- [PROBLEM]: Somewhere below is a line with "RT101: 47k (SENS, VS) -> 10k (SENS, VS)" and, later, a line with "U101 pin VSS: VS -> GND"; repeat those two lines and all the lines between them, exactly as they are.

EXERCISE DATA Block Start

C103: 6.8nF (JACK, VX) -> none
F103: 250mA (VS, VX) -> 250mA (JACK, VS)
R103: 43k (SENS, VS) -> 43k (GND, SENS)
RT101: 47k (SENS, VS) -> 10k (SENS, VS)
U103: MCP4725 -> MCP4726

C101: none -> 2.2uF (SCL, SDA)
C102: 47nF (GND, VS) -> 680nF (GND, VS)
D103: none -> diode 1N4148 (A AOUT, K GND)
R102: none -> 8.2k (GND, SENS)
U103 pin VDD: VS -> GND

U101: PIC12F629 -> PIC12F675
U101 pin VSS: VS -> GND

EXERCISE DATA Block End
EXERCISE DATA Block Start

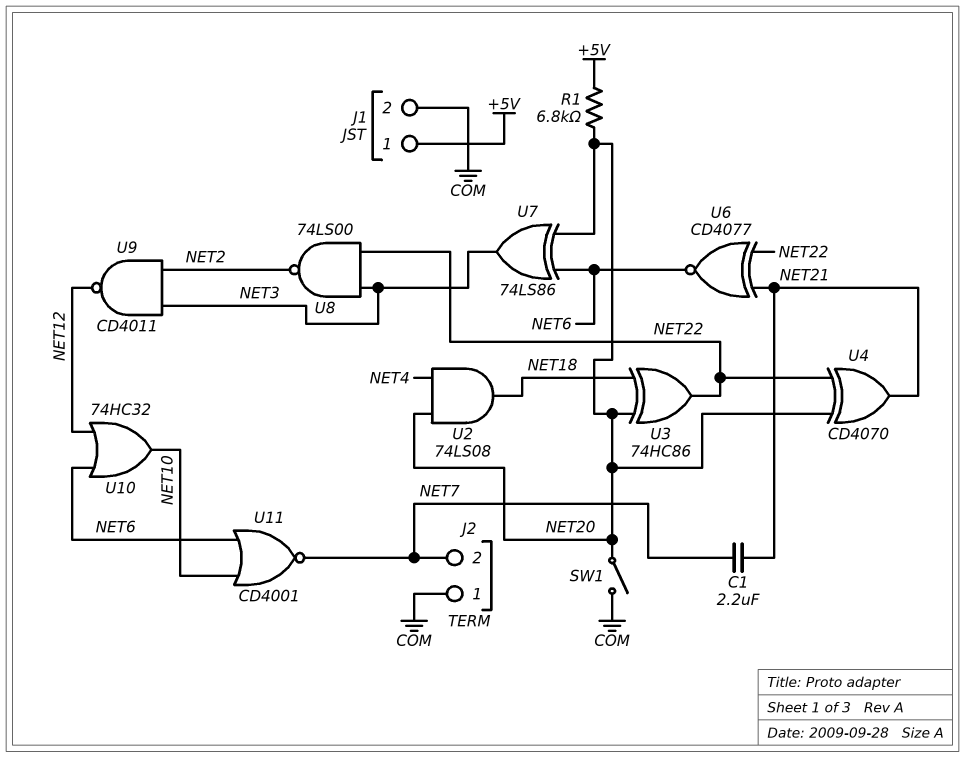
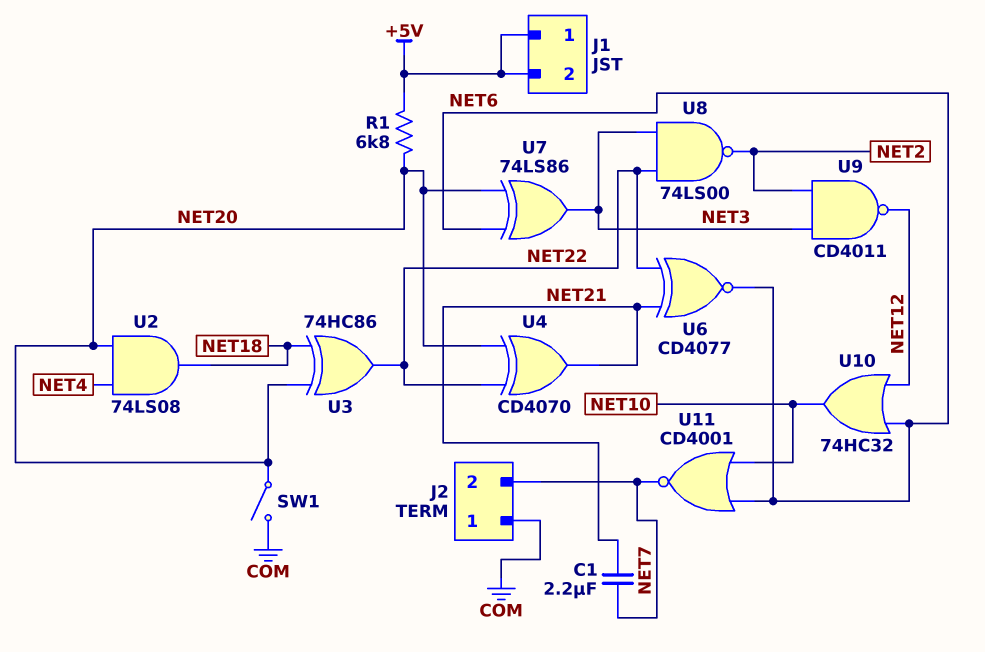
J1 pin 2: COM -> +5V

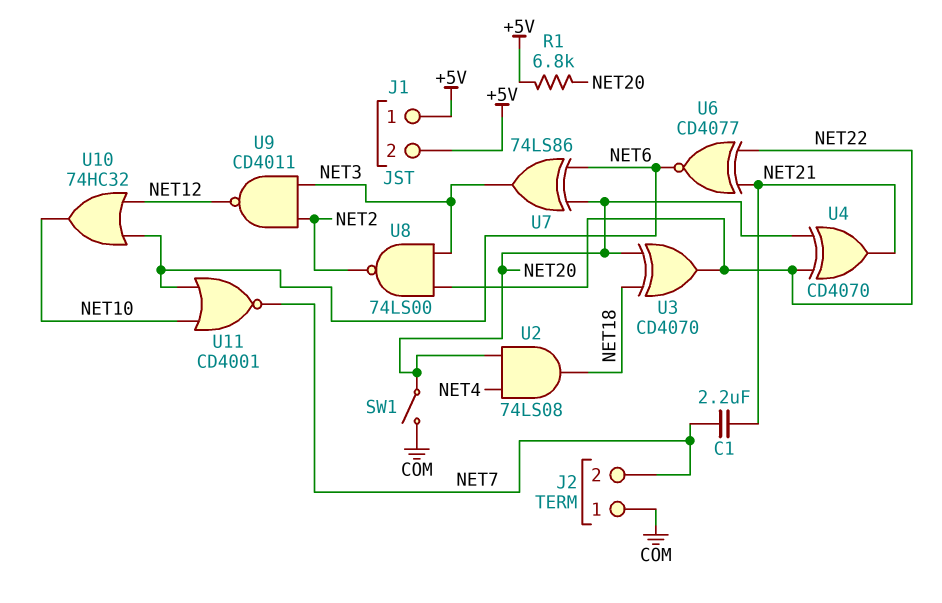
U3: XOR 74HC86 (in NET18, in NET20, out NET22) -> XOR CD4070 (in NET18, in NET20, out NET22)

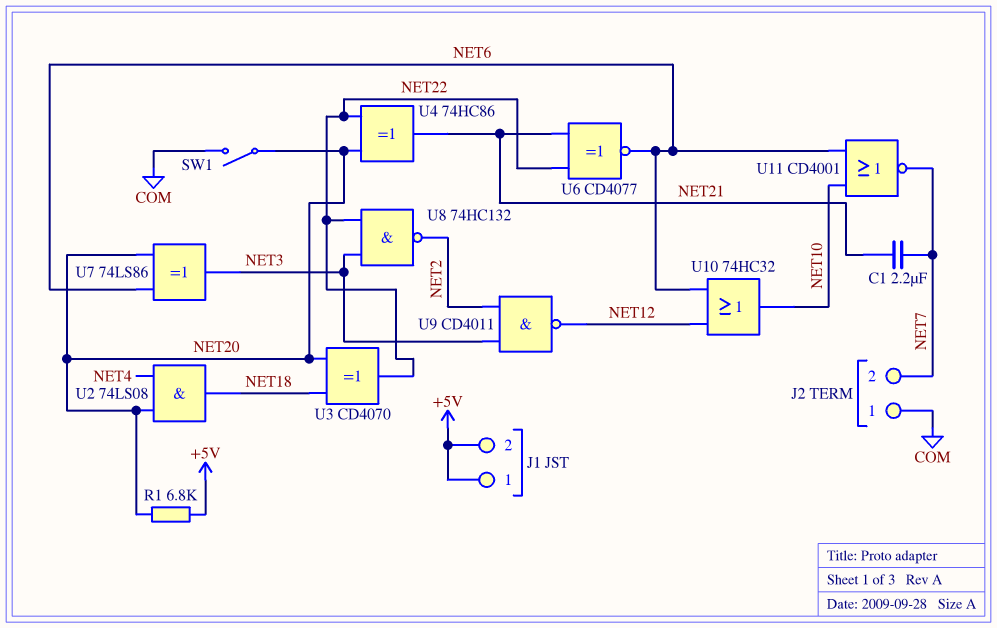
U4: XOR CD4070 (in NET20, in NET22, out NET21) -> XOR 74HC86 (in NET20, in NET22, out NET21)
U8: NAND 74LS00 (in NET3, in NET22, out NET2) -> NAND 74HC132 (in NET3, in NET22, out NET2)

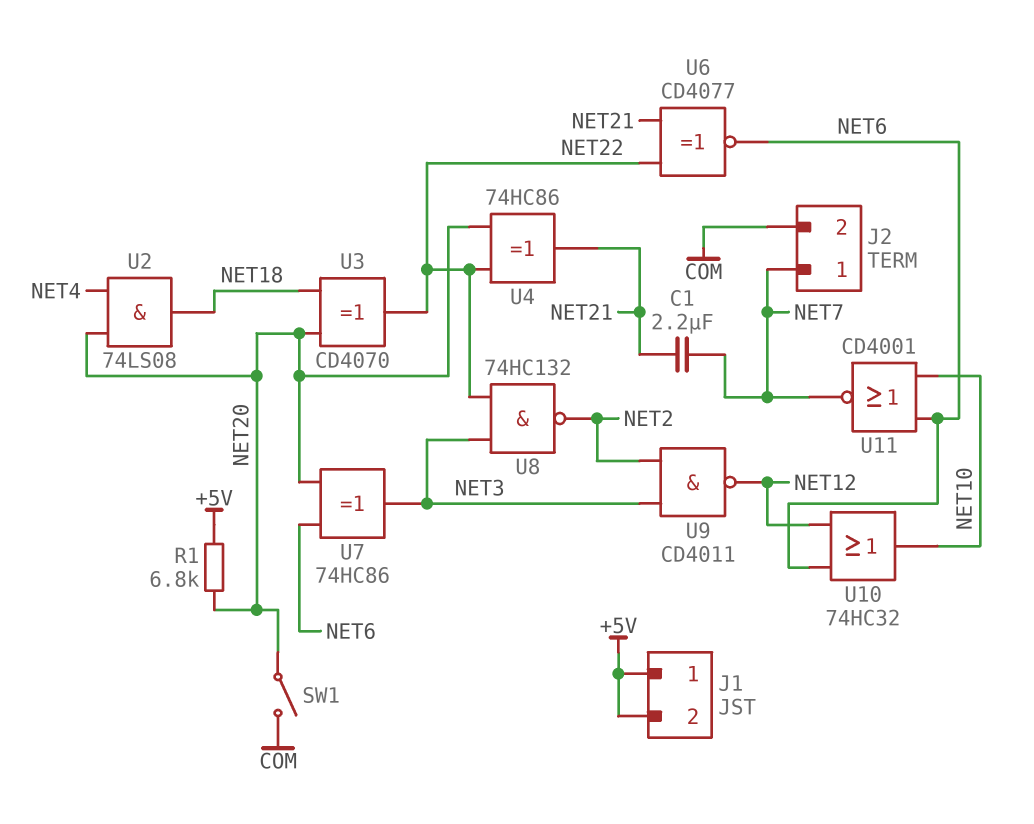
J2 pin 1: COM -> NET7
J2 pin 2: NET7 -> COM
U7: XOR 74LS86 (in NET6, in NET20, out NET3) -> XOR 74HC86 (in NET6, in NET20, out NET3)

EXERCISE DATA Block End

- [SOLUTION TO THIS TASK]:
RT101: 47k (SENS, VS) -> 10k (SENS, VS)
U103: MCP4725 -> MCP4726

C101: none -> 2.2uF (SCL, SDA)
C102: 47nF (GND, VS) -> 680nF (GND, VS)
D103: none -> diode 1N4148 (A AOUT, K GND)
R102: none -> 8.2k (GND, SENS)
U103 pin VDD: VS -> GND

U101: PIC12F629 -> PIC12F675
U101 pin VSS: VS -> GND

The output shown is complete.